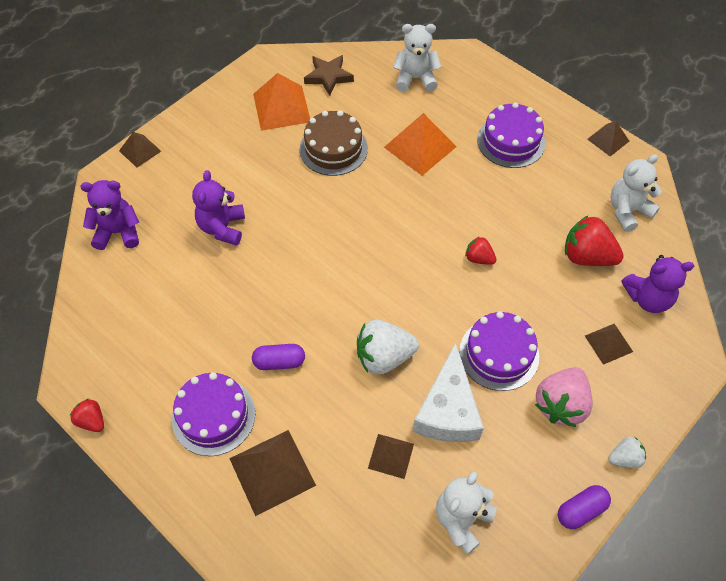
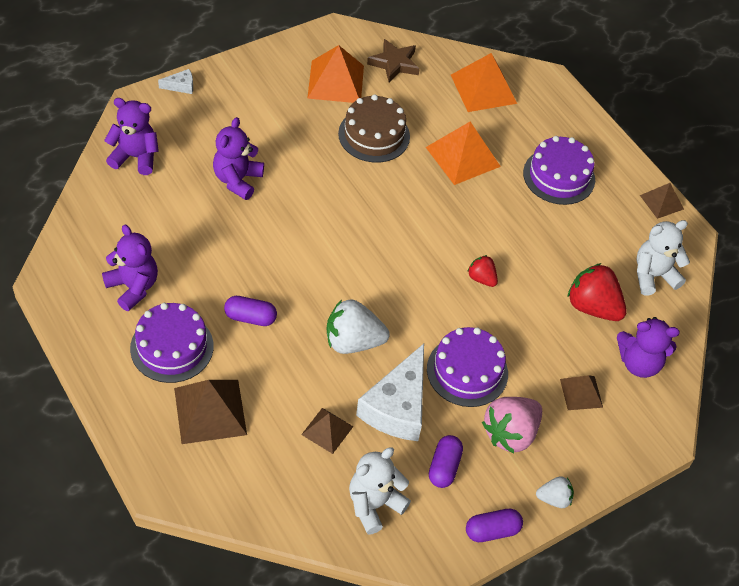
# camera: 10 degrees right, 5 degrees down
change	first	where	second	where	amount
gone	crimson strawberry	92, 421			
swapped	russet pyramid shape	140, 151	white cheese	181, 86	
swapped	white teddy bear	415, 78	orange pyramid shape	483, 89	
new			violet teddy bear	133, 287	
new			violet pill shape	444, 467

********************

[Work request]:
Say only the number of lines above holding "bear".

[Written reply]:
2